Exercise goal: Would you print the entire listing exactly, leaving nothing out?

Exercise data:
━━━━━━━━━━━━━━━━━━━━
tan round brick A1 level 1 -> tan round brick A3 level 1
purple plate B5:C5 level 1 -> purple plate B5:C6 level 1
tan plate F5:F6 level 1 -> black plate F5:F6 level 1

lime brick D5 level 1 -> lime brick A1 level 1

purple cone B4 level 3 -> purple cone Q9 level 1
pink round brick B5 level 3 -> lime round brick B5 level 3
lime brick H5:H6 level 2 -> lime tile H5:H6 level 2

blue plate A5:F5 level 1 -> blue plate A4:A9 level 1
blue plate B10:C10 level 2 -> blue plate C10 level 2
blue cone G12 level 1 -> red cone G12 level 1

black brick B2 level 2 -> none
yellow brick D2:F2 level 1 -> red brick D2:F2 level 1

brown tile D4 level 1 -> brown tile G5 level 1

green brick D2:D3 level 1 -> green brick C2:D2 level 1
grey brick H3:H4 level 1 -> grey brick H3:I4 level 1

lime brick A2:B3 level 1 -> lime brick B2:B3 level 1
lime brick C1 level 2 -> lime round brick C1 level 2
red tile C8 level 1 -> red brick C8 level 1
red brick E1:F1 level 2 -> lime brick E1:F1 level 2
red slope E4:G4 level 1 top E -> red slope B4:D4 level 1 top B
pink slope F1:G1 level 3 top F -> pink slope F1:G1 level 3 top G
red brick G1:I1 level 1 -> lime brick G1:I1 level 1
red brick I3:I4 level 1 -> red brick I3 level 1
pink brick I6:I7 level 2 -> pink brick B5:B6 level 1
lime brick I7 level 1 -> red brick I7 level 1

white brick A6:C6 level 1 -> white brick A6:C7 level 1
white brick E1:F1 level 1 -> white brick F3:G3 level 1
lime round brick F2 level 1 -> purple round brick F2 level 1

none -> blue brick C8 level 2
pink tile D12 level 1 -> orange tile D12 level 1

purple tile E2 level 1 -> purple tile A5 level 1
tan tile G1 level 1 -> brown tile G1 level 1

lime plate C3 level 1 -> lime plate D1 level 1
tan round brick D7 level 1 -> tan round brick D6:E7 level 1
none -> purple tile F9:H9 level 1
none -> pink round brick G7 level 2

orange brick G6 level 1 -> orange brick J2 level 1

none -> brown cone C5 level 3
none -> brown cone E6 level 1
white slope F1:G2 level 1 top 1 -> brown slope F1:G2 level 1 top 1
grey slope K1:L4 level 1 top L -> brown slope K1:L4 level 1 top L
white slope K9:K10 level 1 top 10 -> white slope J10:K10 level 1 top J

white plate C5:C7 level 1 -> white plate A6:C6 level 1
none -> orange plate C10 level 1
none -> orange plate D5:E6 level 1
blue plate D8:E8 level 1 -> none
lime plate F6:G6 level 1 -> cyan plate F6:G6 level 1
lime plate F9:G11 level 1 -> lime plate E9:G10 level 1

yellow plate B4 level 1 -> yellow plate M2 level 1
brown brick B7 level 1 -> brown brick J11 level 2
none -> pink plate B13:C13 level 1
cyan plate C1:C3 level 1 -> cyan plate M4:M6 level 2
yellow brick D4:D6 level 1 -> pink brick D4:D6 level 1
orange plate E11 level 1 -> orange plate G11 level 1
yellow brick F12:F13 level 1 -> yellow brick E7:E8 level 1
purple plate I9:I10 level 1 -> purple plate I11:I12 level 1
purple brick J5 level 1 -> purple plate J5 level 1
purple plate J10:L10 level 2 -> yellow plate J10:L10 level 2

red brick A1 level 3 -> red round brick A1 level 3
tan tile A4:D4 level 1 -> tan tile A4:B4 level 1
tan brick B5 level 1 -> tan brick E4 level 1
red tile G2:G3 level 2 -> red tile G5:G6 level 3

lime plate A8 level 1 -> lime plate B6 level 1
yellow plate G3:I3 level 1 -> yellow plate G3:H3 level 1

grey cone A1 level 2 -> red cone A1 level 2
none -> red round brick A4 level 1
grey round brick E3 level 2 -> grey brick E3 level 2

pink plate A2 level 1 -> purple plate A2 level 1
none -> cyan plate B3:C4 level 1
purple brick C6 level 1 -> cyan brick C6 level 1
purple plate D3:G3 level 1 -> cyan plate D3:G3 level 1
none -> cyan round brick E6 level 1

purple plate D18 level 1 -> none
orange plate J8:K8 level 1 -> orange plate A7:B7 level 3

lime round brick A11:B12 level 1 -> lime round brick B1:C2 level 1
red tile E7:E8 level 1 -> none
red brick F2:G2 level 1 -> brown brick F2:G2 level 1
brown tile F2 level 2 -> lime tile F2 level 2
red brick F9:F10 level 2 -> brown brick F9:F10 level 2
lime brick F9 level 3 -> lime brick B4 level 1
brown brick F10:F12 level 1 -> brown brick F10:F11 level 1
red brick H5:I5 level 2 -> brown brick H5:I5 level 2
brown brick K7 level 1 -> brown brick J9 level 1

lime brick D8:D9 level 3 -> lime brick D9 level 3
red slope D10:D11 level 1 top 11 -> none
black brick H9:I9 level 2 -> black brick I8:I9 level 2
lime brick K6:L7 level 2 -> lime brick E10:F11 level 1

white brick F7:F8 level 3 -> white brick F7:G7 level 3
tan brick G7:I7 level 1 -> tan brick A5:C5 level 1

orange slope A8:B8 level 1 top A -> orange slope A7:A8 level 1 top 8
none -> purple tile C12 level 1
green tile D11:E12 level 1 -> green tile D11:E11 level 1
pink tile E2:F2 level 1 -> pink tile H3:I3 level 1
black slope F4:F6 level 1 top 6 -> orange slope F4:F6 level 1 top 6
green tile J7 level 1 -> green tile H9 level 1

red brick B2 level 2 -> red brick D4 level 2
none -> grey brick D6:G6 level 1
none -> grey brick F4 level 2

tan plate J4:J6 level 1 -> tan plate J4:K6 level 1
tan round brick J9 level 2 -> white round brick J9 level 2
━━━━━━━━━━━━━━━━━━━━
Exercise output:
tan round brick A1 level 1 -> tan round brick A3 level 1
purple plate B5:C5 level 1 -> purple plate B5:C6 level 1
tan plate F5:F6 level 1 -> black plate F5:F6 level 1

lime brick D5 level 1 -> lime brick A1 level 1

purple cone B4 level 3 -> purple cone Q9 level 1
pink round brick B5 level 3 -> lime round brick B5 level 3
lime brick H5:H6 level 2 -> lime tile H5:H6 level 2

blue plate A5:F5 level 1 -> blue plate A4:A9 level 1
blue plate B10:C10 level 2 -> blue plate C10 level 2
blue cone G12 level 1 -> red cone G12 level 1

black brick B2 level 2 -> none
yellow brick D2:F2 level 1 -> red brick D2:F2 level 1

brown tile D4 level 1 -> brown tile G5 level 1

green brick D2:D3 level 1 -> green brick C2:D2 level 1
grey brick H3:H4 level 1 -> grey brick H3:I4 level 1

lime brick A2:B3 level 1 -> lime brick B2:B3 level 1
lime brick C1 level 2 -> lime round brick C1 level 2
red tile C8 level 1 -> red brick C8 level 1
red brick E1:F1 level 2 -> lime brick E1:F1 level 2
red slope E4:G4 level 1 top E -> red slope B4:D4 level 1 top B
pink slope F1:G1 level 3 top F -> pink slope F1:G1 level 3 top G
red brick G1:I1 level 1 -> lime brick G1:I1 level 1
red brick I3:I4 level 1 -> red brick I3 level 1
pink brick I6:I7 level 2 -> pink brick B5:B6 level 1
lime brick I7 level 1 -> red brick I7 level 1

white brick A6:C6 level 1 -> white brick A6:C7 level 1
white brick E1:F1 level 1 -> white brick F3:G3 level 1
lime round brick F2 level 1 -> purple round brick F2 level 1

none -> blue brick C8 level 2
pink tile D12 level 1 -> orange tile D12 level 1

purple tile E2 level 1 -> purple tile A5 level 1
tan tile G1 level 1 -> brown tile G1 level 1

lime plate C3 level 1 -> lime plate D1 level 1
tan round brick D7 level 1 -> tan round brick D6:E7 level 1
none -> purple tile F9:H9 level 1
none -> pink round brick G7 level 2

orange brick G6 level 1 -> orange brick J2 level 1

none -> brown cone C5 level 3
none -> brown cone E6 level 1
white slope F1:G2 level 1 top 1 -> brown slope F1:G2 level 1 top 1
grey slope K1:L4 level 1 top L -> brown slope K1:L4 level 1 top L
white slope K9:K10 level 1 top 10 -> white slope J10:K10 level 1 top J

white plate C5:C7 level 1 -> white plate A6:C6 level 1
none -> orange plate C10 level 1
none -> orange plate D5:E6 level 1
blue plate D8:E8 level 1 -> none
lime plate F6:G6 level 1 -> cyan plate F6:G6 level 1
lime plate F9:G11 level 1 -> lime plate E9:G10 level 1

yellow plate B4 level 1 -> yellow plate M2 level 1
brown brick B7 level 1 -> brown brick J11 level 2
none -> pink plate B13:C13 level 1
cyan plate C1:C3 level 1 -> cyan plate M4:M6 level 2
yellow brick D4:D6 level 1 -> pink brick D4:D6 level 1
orange plate E11 level 1 -> orange plate G11 level 1
yellow brick F12:F13 level 1 -> yellow brick E7:E8 level 1
purple plate I9:I10 level 1 -> purple plate I11:I12 level 1
purple brick J5 level 1 -> purple plate J5 level 1
purple plate J10:L10 level 2 -> yellow plate J10:L10 level 2

red brick A1 level 3 -> red round brick A1 level 3
tan tile A4:D4 level 1 -> tan tile A4:B4 level 1
tan brick B5 level 1 -> tan brick E4 level 1
red tile G2:G3 level 2 -> red tile G5:G6 level 3

lime plate A8 level 1 -> lime plate B6 level 1
yellow plate G3:I3 level 1 -> yellow plate G3:H3 level 1

grey cone A1 level 2 -> red cone A1 level 2
none -> red round brick A4 level 1
grey round brick E3 level 2 -> grey brick E3 level 2

pink plate A2 level 1 -> purple plate A2 level 1
none -> cyan plate B3:C4 level 1
purple brick C6 level 1 -> cyan brick C6 level 1
purple plate D3:G3 level 1 -> cyan plate D3:G3 level 1
none -> cyan round brick E6 level 1

purple plate D18 level 1 -> none
orange plate J8:K8 level 1 -> orange plate A7:B7 level 3

lime round brick A11:B12 level 1 -> lime round brick B1:C2 level 1
red tile E7:E8 level 1 -> none
red brick F2:G2 level 1 -> brown brick F2:G2 level 1
brown tile F2 level 2 -> lime tile F2 level 2
red brick F9:F10 level 2 -> brown brick F9:F10 level 2
lime brick F9 level 3 -> lime brick B4 level 1
brown brick F10:F12 level 1 -> brown brick F10:F11 level 1
red brick H5:I5 level 2 -> brown brick H5:I5 level 2
brown brick K7 level 1 -> brown brick J9 level 1

lime brick D8:D9 level 3 -> lime brick D9 level 3
red slope D10:D11 level 1 top 11 -> none
black brick H9:I9 level 2 -> black brick I8:I9 level 2
lime brick K6:L7 level 2 -> lime brick E10:F11 level 1

white brick F7:F8 level 3 -> white brick F7:G7 level 3
tan brick G7:I7 level 1 -> tan brick A5:C5 level 1

orange slope A8:B8 level 1 top A -> orange slope A7:A8 level 1 top 8
none -> purple tile C12 level 1
green tile D11:E12 level 1 -> green tile D11:E11 level 1
pink tile E2:F2 level 1 -> pink tile H3:I3 level 1
black slope F4:F6 level 1 top 6 -> orange slope F4:F6 level 1 top 6
green tile J7 level 1 -> green tile H9 level 1

red brick B2 level 2 -> red brick D4 level 2
none -> grey brick D6:G6 level 1
none -> grey brick F4 level 2

tan plate J4:J6 level 1 -> tan plate J4:K6 level 1
tan round brick J9 level 2 -> white round brick J9 level 2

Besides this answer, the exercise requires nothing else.